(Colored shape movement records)
━━━

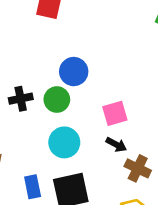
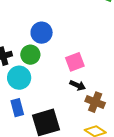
cyan circle: (64, 142) -> (19, 78), moved
blue rectangle: (33, 187) -> (17, 108), moved

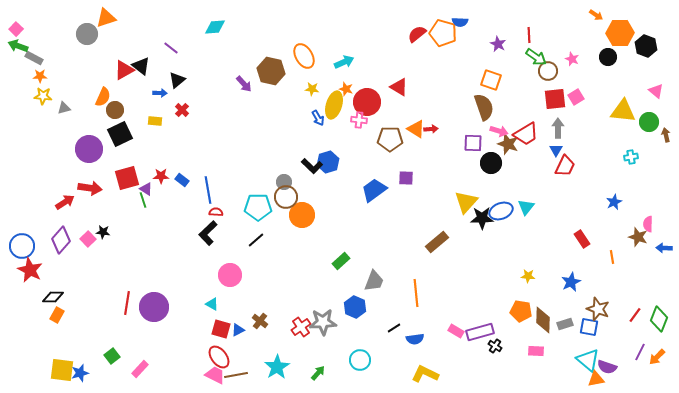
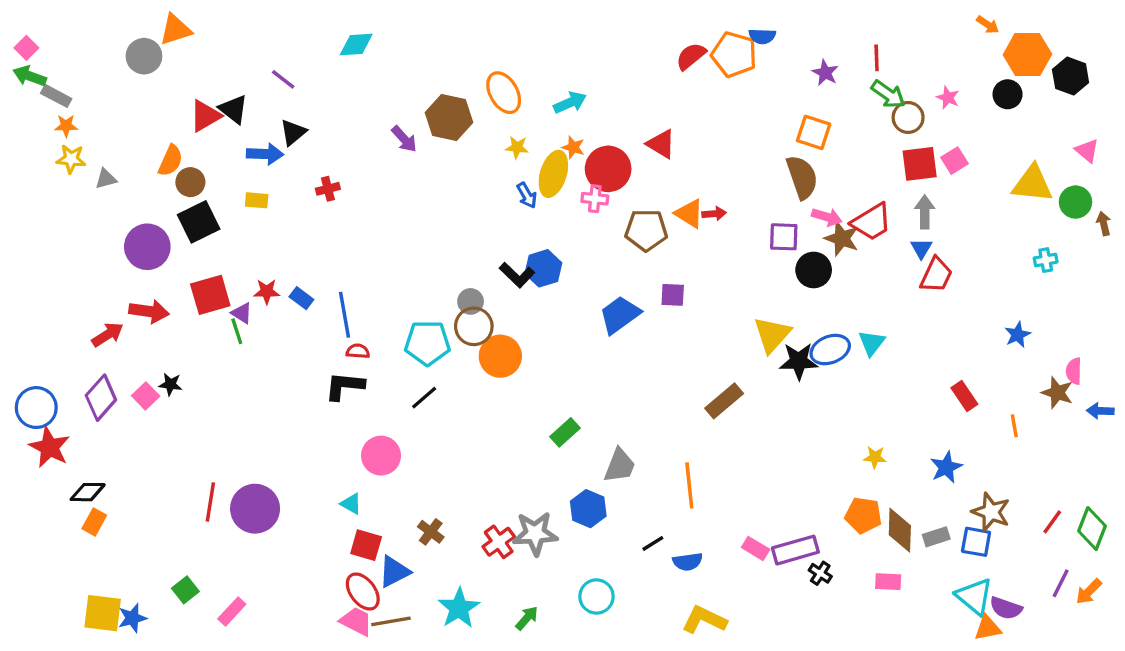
blue arrow: (160, 93) -> (265, 154), size x1.5
red cross: (182, 110) -> (328, 189), moved, turned 32
black L-shape: (208, 233) -> (345, 386), turned 50
blue triangle: (238, 330) -> (394, 572), moved, size x1.5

━━━

--- Task instructions ---
Give the entries again exactly. Pictures stay out.

--- Final answer ---
cyan circle: (64, 142) -> (19, 78), moved
blue rectangle: (33, 187) -> (17, 108), moved

blue arrow: (160, 93) -> (265, 154), size x1.5
red cross: (182, 110) -> (328, 189), moved, turned 32
black L-shape: (208, 233) -> (345, 386), turned 50
blue triangle: (238, 330) -> (394, 572), moved, size x1.5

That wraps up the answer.